* [RECORDS SUPPLIED]:
____
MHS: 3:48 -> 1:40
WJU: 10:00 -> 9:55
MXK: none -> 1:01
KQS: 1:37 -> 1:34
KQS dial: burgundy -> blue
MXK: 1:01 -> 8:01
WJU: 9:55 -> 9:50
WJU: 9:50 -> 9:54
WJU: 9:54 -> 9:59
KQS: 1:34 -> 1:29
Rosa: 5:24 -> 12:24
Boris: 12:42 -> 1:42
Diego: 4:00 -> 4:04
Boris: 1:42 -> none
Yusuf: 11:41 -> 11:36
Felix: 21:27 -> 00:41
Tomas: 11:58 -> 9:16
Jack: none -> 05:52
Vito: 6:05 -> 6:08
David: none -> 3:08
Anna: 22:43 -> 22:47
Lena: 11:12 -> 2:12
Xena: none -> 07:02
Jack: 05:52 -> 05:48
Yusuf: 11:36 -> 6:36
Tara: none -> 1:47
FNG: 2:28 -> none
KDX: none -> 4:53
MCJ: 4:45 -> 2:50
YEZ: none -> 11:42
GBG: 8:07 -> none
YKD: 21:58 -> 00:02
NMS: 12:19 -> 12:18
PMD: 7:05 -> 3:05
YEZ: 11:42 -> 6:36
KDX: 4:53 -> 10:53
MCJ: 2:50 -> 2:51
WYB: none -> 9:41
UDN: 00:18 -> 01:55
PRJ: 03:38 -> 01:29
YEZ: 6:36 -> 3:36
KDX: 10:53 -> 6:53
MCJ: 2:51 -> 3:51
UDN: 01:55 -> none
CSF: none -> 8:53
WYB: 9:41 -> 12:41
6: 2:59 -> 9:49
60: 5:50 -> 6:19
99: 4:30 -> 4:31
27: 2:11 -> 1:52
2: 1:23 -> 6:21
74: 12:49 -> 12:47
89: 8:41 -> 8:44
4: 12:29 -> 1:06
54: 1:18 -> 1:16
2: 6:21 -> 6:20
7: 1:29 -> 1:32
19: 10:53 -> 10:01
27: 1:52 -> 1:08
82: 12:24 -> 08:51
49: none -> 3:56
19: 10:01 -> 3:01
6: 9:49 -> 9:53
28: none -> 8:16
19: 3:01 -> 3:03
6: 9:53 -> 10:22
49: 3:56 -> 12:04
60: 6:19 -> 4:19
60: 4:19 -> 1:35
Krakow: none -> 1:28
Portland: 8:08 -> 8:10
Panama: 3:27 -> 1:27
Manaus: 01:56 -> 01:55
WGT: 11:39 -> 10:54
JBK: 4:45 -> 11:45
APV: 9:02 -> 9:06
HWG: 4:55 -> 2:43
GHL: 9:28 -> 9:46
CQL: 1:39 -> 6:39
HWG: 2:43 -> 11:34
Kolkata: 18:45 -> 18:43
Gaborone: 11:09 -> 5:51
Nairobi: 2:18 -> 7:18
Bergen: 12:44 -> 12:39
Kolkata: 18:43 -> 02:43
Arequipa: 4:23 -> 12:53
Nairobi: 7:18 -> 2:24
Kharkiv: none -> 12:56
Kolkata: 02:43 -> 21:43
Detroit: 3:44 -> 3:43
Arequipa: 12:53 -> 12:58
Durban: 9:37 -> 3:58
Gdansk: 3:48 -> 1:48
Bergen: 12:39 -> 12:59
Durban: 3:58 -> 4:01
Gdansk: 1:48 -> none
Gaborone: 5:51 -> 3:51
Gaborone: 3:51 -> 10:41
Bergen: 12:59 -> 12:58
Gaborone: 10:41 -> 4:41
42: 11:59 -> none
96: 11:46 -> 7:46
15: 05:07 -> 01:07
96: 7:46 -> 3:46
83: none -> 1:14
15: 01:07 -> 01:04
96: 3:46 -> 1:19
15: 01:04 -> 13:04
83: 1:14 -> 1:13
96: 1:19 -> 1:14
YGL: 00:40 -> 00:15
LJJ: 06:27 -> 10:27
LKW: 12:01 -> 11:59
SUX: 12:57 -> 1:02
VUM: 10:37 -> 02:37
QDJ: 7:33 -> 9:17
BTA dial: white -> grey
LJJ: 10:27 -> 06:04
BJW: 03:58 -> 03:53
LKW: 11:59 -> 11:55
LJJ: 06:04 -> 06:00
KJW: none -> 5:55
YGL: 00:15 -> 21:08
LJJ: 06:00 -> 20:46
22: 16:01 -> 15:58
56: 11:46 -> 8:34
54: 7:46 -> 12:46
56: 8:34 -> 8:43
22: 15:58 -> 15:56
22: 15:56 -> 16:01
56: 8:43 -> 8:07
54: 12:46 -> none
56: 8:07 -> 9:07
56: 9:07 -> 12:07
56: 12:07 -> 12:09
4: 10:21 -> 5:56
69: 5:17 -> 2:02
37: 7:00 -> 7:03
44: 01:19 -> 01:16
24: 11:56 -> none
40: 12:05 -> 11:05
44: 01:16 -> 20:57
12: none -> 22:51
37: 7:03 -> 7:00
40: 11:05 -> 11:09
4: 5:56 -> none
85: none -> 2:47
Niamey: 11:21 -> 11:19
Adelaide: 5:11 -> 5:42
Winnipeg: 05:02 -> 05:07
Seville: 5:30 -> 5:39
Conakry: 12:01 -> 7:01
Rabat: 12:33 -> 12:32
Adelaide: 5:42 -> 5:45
____
* [DESCRIPTION OF THE TASK]: Copy out all of the entries above with every "dial" swapped for "face". Leave everything else unchanged.

* [SOLUTION TO THIS PROBLEM]:
MHS: 3:48 -> 1:40
WJU: 10:00 -> 9:55
MXK: none -> 1:01
KQS: 1:37 -> 1:34
KQS face: burgundy -> blue
MXK: 1:01 -> 8:01
WJU: 9:55 -> 9:50
WJU: 9:50 -> 9:54
WJU: 9:54 -> 9:59
KQS: 1:34 -> 1:29
Rosa: 5:24 -> 12:24
Boris: 12:42 -> 1:42
Diego: 4:00 -> 4:04
Boris: 1:42 -> none
Yusuf: 11:41 -> 11:36
Felix: 21:27 -> 00:41
Tomas: 11:58 -> 9:16
Jack: none -> 05:52
Vito: 6:05 -> 6:08
David: none -> 3:08
Anna: 22:43 -> 22:47
Lena: 11:12 -> 2:12
Xena: none -> 07:02
Jack: 05:52 -> 05:48
Yusuf: 11:36 -> 6:36
Tara: none -> 1:47
FNG: 2:28 -> none
KDX: none -> 4:53
MCJ: 4:45 -> 2:50
YEZ: none -> 11:42
GBG: 8:07 -> none
YKD: 21:58 -> 00:02
NMS: 12:19 -> 12:18
PMD: 7:05 -> 3:05
YEZ: 11:42 -> 6:36
KDX: 4:53 -> 10:53
MCJ: 2:50 -> 2:51
WYB: none -> 9:41
UDN: 00:18 -> 01:55
PRJ: 03:38 -> 01:29
YEZ: 6:36 -> 3:36
KDX: 10:53 -> 6:53
MCJ: 2:51 -> 3:51
UDN: 01:55 -> none
CSF: none -> 8:53
WYB: 9:41 -> 12:41
6: 2:59 -> 9:49
60: 5:50 -> 6:19
99: 4:30 -> 4:31
27: 2:11 -> 1:52
2: 1:23 -> 6:21
74: 12:49 -> 12:47
89: 8:41 -> 8:44
4: 12:29 -> 1:06
54: 1:18 -> 1:16
2: 6:21 -> 6:20
7: 1:29 -> 1:32
19: 10:53 -> 10:01
27: 1:52 -> 1:08
82: 12:24 -> 08:51
49: none -> 3:56
19: 10:01 -> 3:01
6: 9:49 -> 9:53
28: none -> 8:16
19: 3:01 -> 3:03
6: 9:53 -> 10:22
49: 3:56 -> 12:04
60: 6:19 -> 4:19
60: 4:19 -> 1:35
Krakow: none -> 1:28
Portland: 8:08 -> 8:10
Panama: 3:27 -> 1:27
Manaus: 01:56 -> 01:55
WGT: 11:39 -> 10:54
JBK: 4:45 -> 11:45
APV: 9:02 -> 9:06
HWG: 4:55 -> 2:43
GHL: 9:28 -> 9:46
CQL: 1:39 -> 6:39
HWG: 2:43 -> 11:34
Kolkata: 18:45 -> 18:43
Gaborone: 11:09 -> 5:51
Nairobi: 2:18 -> 7:18
Bergen: 12:44 -> 12:39
Kolkata: 18:43 -> 02:43
Arequipa: 4:23 -> 12:53
Nairobi: 7:18 -> 2:24
Kharkiv: none -> 12:56
Kolkata: 02:43 -> 21:43
Detroit: 3:44 -> 3:43
Arequipa: 12:53 -> 12:58
Durban: 9:37 -> 3:58
Gdansk: 3:48 -> 1:48
Bergen: 12:39 -> 12:59
Durban: 3:58 -> 4:01
Gdansk: 1:48 -> none
Gaborone: 5:51 -> 3:51
Gaborone: 3:51 -> 10:41
Bergen: 12:59 -> 12:58
Gaborone: 10:41 -> 4:41
42: 11:59 -> none
96: 11:46 -> 7:46
15: 05:07 -> 01:07
96: 7:46 -> 3:46
83: none -> 1:14
15: 01:07 -> 01:04
96: 3:46 -> 1:19
15: 01:04 -> 13:04
83: 1:14 -> 1:13
96: 1:19 -> 1:14
YGL: 00:40 -> 00:15
LJJ: 06:27 -> 10:27
LKW: 12:01 -> 11:59
SUX: 12:57 -> 1:02
VUM: 10:37 -> 02:37
QDJ: 7:33 -> 9:17
BTA face: white -> grey
LJJ: 10:27 -> 06:04
BJW: 03:58 -> 03:53
LKW: 11:59 -> 11:55
LJJ: 06:04 -> 06:00
KJW: none -> 5:55
YGL: 00:15 -> 21:08
LJJ: 06:00 -> 20:46
22: 16:01 -> 15:58
56: 11:46 -> 8:34
54: 7:46 -> 12:46
56: 8:34 -> 8:43
22: 15:58 -> 15:56
22: 15:56 -> 16:01
56: 8:43 -> 8:07
54: 12:46 -> none
56: 8:07 -> 9:07
56: 9:07 -> 12:07
56: 12:07 -> 12:09
4: 10:21 -> 5:56
69: 5:17 -> 2:02
37: 7:00 -> 7:03
44: 01:19 -> 01:16
24: 11:56 -> none
40: 12:05 -> 11:05
44: 01:16 -> 20:57
12: none -> 22:51
37: 7:03 -> 7:00
40: 11:05 -> 11:09
4: 5:56 -> none
85: none -> 2:47
Niamey: 11:21 -> 11:19
Adelaide: 5:11 -> 5:42
Winnipeg: 05:02 -> 05:07
Seville: 5:30 -> 5:39
Conakry: 12:01 -> 7:01
Rabat: 12:33 -> 12:32
Adelaide: 5:42 -> 5:45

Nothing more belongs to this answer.